* [Exercise description]: An exact copy of the entries below is required, with all pictures removed.

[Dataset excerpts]
※ ※ ※
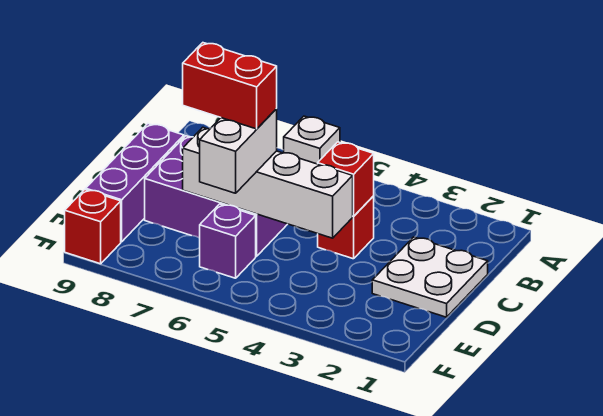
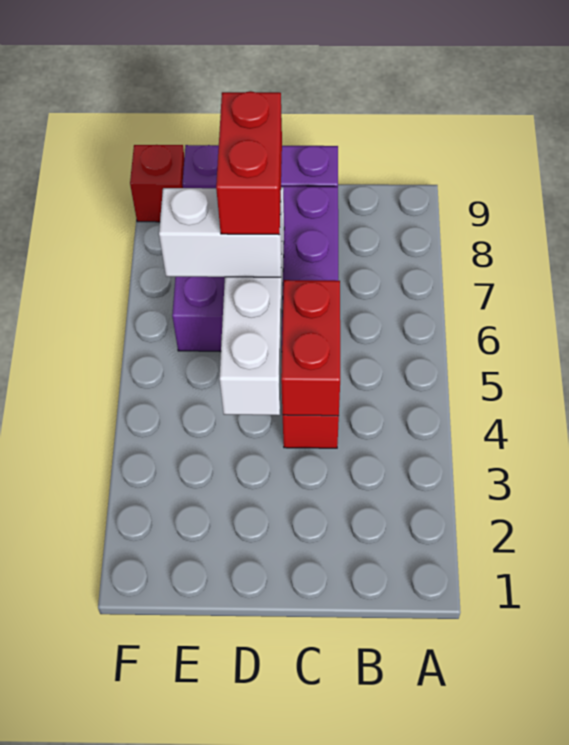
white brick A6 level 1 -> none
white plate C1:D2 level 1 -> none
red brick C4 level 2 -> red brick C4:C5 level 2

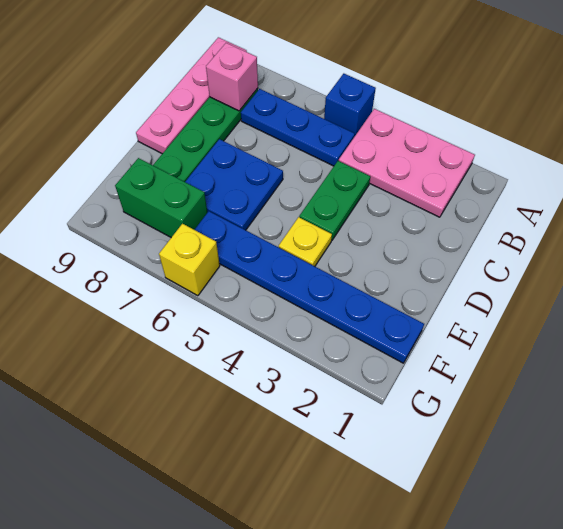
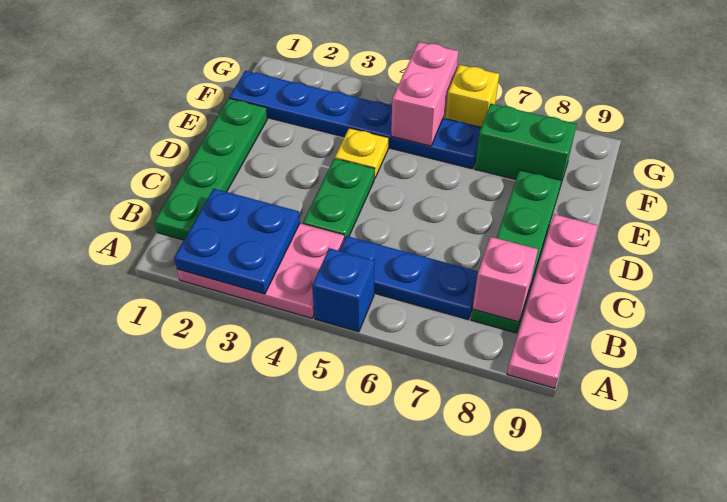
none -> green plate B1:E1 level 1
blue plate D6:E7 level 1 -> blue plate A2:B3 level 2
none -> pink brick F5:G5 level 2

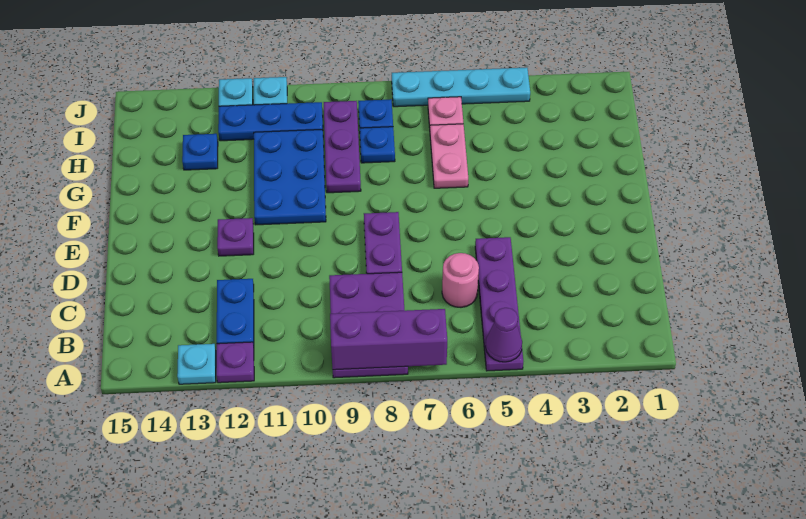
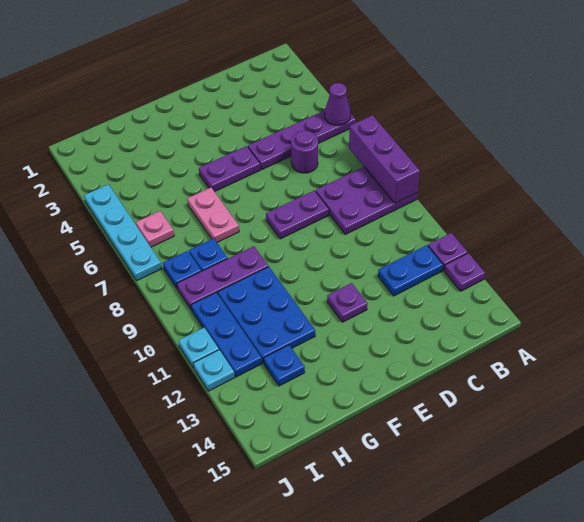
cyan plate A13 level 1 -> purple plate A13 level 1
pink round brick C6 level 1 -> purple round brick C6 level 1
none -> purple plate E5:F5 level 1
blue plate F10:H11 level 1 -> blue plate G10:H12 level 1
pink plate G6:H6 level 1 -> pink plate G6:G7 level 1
※ ※ ※
* [Result of the task]:
white brick A6 level 1 -> none
white plate C1:D2 level 1 -> none
red brick C4 level 2 -> red brick C4:C5 level 2

none -> green plate B1:E1 level 1
blue plate D6:E7 level 1 -> blue plate A2:B3 level 2
none -> pink brick F5:G5 level 2

cyan plate A13 level 1 -> purple plate A13 level 1
pink round brick C6 level 1 -> purple round brick C6 level 1
none -> purple plate E5:F5 level 1
blue plate F10:H11 level 1 -> blue plate G10:H12 level 1
pink plate G6:H6 level 1 -> pink plate G6:G7 level 1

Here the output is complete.